**TASK DIRECTIONS:** In the entries below, count each line where "TEMP" appears. Give the total and nothing more.

Items listed in a dataset:

════

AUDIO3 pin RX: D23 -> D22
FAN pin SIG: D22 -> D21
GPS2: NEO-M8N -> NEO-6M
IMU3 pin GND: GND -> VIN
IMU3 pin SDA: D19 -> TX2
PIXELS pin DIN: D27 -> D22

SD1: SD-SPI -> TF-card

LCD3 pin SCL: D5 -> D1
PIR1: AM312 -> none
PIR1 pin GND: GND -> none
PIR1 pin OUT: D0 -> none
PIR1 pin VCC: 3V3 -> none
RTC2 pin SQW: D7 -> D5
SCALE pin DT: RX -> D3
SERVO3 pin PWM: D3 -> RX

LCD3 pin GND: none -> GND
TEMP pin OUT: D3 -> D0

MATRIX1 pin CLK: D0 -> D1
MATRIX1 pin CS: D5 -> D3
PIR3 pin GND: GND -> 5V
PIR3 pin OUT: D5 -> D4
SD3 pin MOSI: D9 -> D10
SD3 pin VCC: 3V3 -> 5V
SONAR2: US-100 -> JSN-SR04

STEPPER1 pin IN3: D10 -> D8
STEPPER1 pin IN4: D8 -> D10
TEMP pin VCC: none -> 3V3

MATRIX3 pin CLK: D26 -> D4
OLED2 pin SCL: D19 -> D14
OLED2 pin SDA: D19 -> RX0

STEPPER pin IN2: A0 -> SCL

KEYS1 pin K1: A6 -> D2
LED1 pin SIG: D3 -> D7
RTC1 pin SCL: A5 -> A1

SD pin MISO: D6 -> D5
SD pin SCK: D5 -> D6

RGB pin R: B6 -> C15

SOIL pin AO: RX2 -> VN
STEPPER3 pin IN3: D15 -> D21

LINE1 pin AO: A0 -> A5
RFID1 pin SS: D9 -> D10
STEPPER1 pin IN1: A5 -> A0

════

**FINAL ANSWER:** 2